Collected data entries:
-------

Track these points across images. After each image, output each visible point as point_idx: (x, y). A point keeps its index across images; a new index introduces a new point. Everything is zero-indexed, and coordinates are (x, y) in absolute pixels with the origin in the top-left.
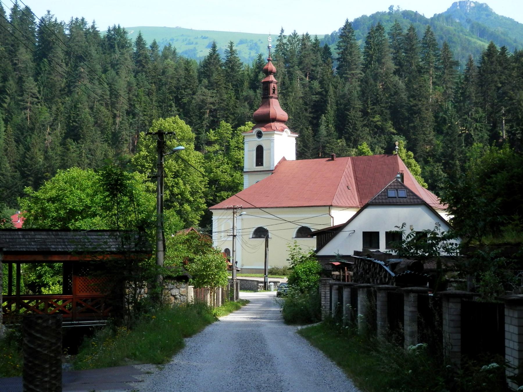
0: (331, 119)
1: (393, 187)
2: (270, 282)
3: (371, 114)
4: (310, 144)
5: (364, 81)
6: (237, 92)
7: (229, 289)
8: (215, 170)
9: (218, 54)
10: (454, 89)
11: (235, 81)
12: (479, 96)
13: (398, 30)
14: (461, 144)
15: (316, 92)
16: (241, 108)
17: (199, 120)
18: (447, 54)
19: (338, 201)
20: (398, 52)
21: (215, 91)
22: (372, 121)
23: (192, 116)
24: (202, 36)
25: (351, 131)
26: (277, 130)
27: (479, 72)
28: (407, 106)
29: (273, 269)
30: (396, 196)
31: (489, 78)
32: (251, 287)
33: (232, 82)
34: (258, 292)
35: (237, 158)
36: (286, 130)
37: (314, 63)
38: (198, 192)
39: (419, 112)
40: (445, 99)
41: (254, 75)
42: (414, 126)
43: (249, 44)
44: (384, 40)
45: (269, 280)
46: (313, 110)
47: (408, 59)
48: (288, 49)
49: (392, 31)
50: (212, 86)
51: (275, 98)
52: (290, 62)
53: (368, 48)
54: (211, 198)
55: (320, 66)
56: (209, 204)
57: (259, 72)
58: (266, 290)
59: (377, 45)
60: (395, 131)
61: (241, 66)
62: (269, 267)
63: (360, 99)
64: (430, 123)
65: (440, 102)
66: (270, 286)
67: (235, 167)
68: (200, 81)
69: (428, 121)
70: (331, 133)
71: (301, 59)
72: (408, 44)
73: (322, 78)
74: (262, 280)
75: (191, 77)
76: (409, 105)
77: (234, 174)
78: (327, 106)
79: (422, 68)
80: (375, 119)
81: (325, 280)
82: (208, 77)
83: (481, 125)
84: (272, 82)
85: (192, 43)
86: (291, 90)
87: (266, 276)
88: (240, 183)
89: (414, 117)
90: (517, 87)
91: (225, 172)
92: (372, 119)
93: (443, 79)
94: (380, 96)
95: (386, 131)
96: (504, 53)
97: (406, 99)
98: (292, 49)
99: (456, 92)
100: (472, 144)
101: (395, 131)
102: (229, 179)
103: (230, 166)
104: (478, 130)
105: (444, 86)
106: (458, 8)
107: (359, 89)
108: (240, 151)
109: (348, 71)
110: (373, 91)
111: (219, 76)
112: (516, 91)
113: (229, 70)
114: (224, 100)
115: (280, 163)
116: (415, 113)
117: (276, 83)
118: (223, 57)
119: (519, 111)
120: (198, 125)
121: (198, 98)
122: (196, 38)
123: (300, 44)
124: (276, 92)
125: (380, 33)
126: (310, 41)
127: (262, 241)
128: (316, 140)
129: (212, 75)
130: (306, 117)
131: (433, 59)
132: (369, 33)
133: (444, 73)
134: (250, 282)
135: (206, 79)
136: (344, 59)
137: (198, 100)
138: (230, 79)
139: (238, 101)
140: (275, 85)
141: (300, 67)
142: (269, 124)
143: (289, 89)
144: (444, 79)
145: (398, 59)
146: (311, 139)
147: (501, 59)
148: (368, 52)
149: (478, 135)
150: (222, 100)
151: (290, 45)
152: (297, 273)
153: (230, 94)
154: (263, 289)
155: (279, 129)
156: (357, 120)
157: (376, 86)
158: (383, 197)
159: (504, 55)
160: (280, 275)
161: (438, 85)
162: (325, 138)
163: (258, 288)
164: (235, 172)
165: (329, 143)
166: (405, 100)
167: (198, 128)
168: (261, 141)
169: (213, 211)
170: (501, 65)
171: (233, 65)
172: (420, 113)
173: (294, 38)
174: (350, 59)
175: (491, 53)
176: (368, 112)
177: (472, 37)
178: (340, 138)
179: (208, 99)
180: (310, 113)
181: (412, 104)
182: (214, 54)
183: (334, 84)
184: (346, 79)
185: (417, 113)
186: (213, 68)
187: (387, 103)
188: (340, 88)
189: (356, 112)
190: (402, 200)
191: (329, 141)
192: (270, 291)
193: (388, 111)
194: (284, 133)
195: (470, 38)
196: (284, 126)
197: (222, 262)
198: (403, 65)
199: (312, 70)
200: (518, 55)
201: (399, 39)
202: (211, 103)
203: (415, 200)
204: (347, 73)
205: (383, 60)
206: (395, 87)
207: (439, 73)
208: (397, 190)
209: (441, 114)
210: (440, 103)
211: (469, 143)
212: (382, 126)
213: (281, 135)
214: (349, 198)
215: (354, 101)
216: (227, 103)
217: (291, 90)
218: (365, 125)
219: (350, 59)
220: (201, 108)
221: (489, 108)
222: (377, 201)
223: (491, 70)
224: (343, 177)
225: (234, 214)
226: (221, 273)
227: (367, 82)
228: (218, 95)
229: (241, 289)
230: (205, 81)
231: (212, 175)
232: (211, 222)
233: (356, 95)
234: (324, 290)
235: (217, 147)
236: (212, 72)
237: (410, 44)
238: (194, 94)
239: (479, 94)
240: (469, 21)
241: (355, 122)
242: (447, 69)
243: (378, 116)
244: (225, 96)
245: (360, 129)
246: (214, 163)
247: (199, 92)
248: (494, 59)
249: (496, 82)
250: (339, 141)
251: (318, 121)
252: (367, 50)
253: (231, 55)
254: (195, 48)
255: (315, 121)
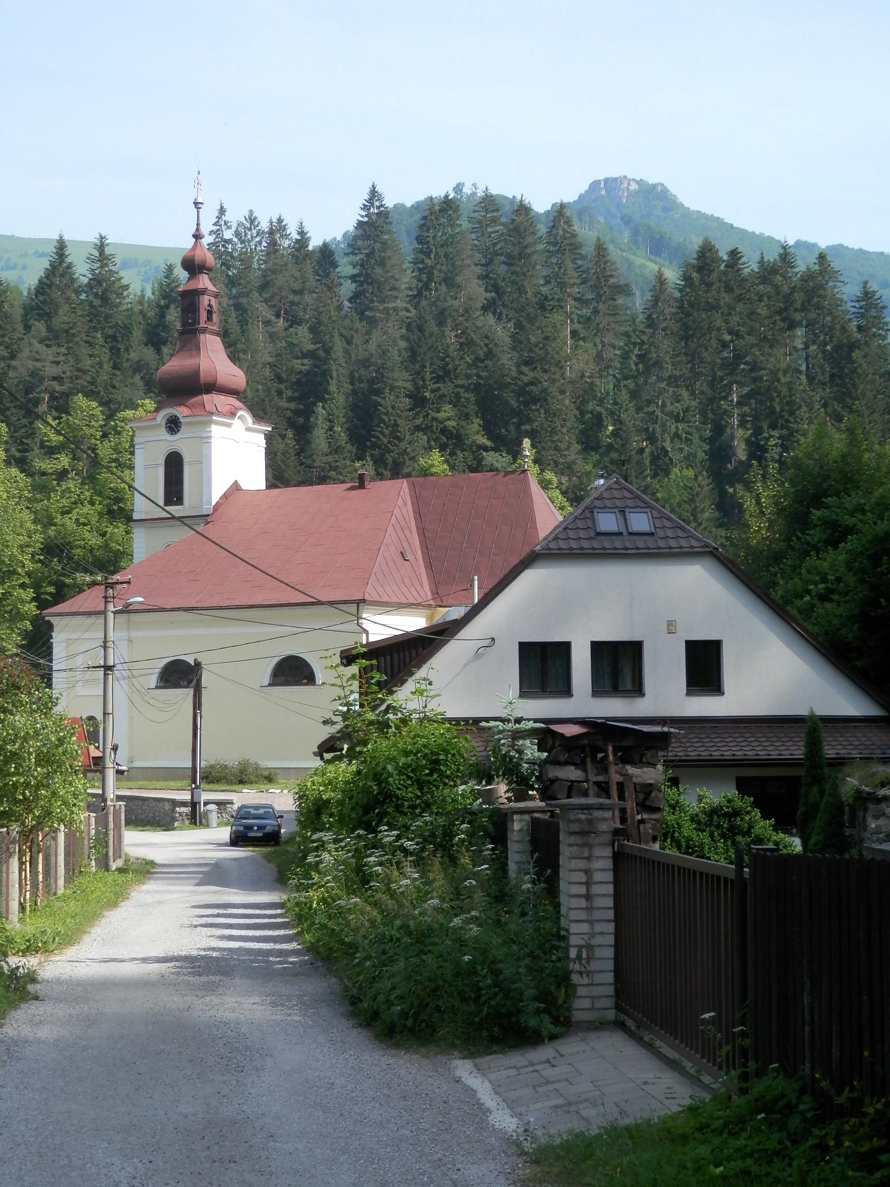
0: (340, 414)
1: (608, 503)
2: (206, 804)
3: (433, 403)
4: (290, 473)
5: (416, 327)
6: (115, 352)
7: (93, 832)
8: (58, 519)
9: (71, 263)
10: (620, 348)
11: (111, 328)
12: (679, 362)
13: (492, 211)
14: (643, 472)
15: (302, 353)
16: (126, 389)
17: (24, 417)
18: (604, 268)
19: (380, 590)
20: (491, 261)
21: (63, 350)
22: (434, 419)
23: (8, 409)
24: (36, 252)
25: (386, 441)
26: (219, 413)
27: (681, 307)
28: (516, 384)
29: (212, 767)
30: (623, 529)
31: (704, 320)
32: (154, 817)
33: (102, 329)
34: (174, 829)
35: (114, 490)
36: (240, 413)
37: (296, 286)
38: (14, 572)
39: (542, 399)
40: (601, 370)
41: (156, 315)
42: (533, 430)
43: (143, 269)
44: (458, 233)
45: (205, 796)
46: (297, 394)
47: (514, 277)
48: (236, 254)
49: (477, 214)
50: (56, 337)
51: (213, 333)
52: (240, 284)
53: (421, 251)
54: (51, 589)
55: (310, 293)
56: (43, 605)
57: (167, 307)
58: (195, 824)
59: (442, 246)
60: (488, 443)
61: (125, 293)
62: (202, 764)
63: (406, 368)
64: (568, 424)
65: (589, 377)
66: (206, 813)
67: (110, 512)
68: (27, 328)
69: (564, 420)
70: (340, 446)
71: (265, 276)
72: (514, 244)
73: (316, 319)
74: (186, 796)
75: (6, 317)
76: (519, 383)
77: (109, 530)
78: (328, 383)
79: (546, 298)
80: (442, 415)
81: (589, 807)
82: (47, 317)
83: (689, 426)
84: (204, 292)
85: (15, 267)
86: (244, 347)
87: (197, 787)
88: (123, 553)
89: (531, 410)
90: (768, 340)
91: (85, 525)
92: (433, 414)
93: (594, 325)
94: (453, 361)
95: (467, 442)
96: (737, 264)
97: (513, 368)
98: (246, 253)
99: (625, 356)
100: (667, 473)
101: (488, 443)
102: (95, 541)
103: (99, 508)
104: (681, 440)
105: (598, 340)
106: (603, 192)
107: (403, 344)
108: (122, 472)
109: (376, 304)
110: (437, 348)
111: (73, 315)
112: (767, 350)
113: (96, 302)
114: (84, 372)
115: (225, 496)
116: (535, 400)
117: (216, 296)
118: (82, 271)
119: (775, 395)
120: (23, 430)
121: (22, 366)
122: (22, 256)
123: (264, 244)
124: (215, 317)
125: (450, 218)
126: (287, 236)
127: (185, 695)
128: (302, 464)
129: (56, 313)
130: (279, 408)
131: (572, 276)
132: (425, 218)
133: (596, 311)
134: (153, 804)
135: (42, 322)
136: (367, 276)
137: (24, 372)
138: (99, 322)
139: (118, 373)
140: (213, 300)
141: (264, 295)
142: (198, 399)
143: (240, 346)
144: (598, 325)
145: (491, 279)
146: (293, 461)
147: (729, 277)
148: (422, 262)
149: (681, 450)
150: (79, 370)
151: (239, 245)
152: (378, 777)
153: (99, 357)
154: (187, 822)
155: (224, 411)
156: (400, 417)
157: (444, 336)
158: (582, 534)
159: (736, 269)
160: (230, 783)
161: (584, 339)
162: (324, 459)
163: (174, 819)
164: (111, 524)
165: (335, 469)
166: (510, 370)
167: (22, 437)
168: (179, 442)
169: (54, 620)
170: (729, 289)
171: (106, 290)
172: (546, 400)
173: (250, 229)
174: (382, 277)
175: (707, 264)
176: (425, 397)
177: (635, 255)
178: (360, 458)
179: (47, 369)
180: (290, 399)
181: (526, 379)
182: (60, 264)
183: (344, 331)
184: (373, 322)
185: (539, 400)
186: (56, 294)
187: (468, 377)
188: (359, 342)
189: (397, 397)
190: (640, 542)
191: (334, 464)
192: (208, 826)
193: (471, 396)
194: (236, 422)
195: (632, 257)
196: (237, 403)
197: (61, 741)
198: (504, 292)
199: (292, 303)
200: (766, 269)
201: (492, 233)
202: (55, 379)
203: (683, 543)
204: (372, 309)
205: (458, 279)
206: (487, 341)
207: (587, 312)
208: (623, 512)
209: (590, 406)
210: (588, 380)
211: (660, 469)
212: (457, 431)
213: (229, 425)
214: (407, 580)
215: (392, 371)
216: (92, 378)
217: (244, 347)
218: (417, 428)
219: (382, 277)
220: (28, 390)
221: (706, 389)
222: (563, 544)
223: (708, 302)
224: (390, 528)
225: (106, 602)
226: (58, 778)
227: (421, 329)
228: (70, 358)
229: (128, 823)
230: (40, 327)
231: (52, 532)
232: (48, 653)
233: (397, 358)
234: (581, 864)
235: (64, 460)
236: (57, 307)
237: (519, 243)
238: (13, 357)
239: (679, 359)
240: (627, 220)
241: (395, 420)
242: (604, 303)
243: (448, 407)
244: (87, 363)
245: (407, 437)
246: (58, 501)
247: (26, 353)
248: (714, 276)
249: (719, 329)
250: (357, 465)
251: (307, 419)
252: (420, 256)
253: (102, 267)
254: (20, 277)
255: (301, 420)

-------

Swap "top-left" for "upper-left" and write out the records starting at the beginning and ending at the line containing "46: (313, 110)", leaving out the pictures.

Track these points across images. After each image, output each visible point as point_idx: (x, y). A point keeps its index across images; a new index introduces a new point. Everything is zero-indexed, and coordinates are (x, y) in absolute pixels with the origin in the upper-left.
0: (331, 119)
1: (393, 187)
2: (270, 282)
3: (371, 114)
4: (310, 144)
5: (364, 81)
6: (237, 92)
7: (229, 289)
8: (215, 170)
9: (218, 54)
10: (454, 89)
11: (235, 81)
12: (479, 96)
13: (398, 30)
14: (461, 144)
15: (316, 92)
16: (241, 108)
17: (199, 120)
18: (447, 54)
19: (338, 201)
20: (398, 52)
21: (215, 91)
22: (372, 121)
23: (192, 116)
24: (202, 36)
25: (351, 131)
26: (277, 130)
27: (479, 72)
28: (407, 106)
29: (273, 269)
30: (396, 196)
31: (489, 78)
32: (251, 287)
33: (232, 82)
34: (258, 292)
35: (237, 158)
36: (286, 130)
37: (314, 63)
38: (198, 192)
39: (419, 112)
40: (445, 99)
41: (254, 75)
42: (414, 126)
43: (249, 44)
44: (384, 40)
45: (269, 280)
46: (313, 110)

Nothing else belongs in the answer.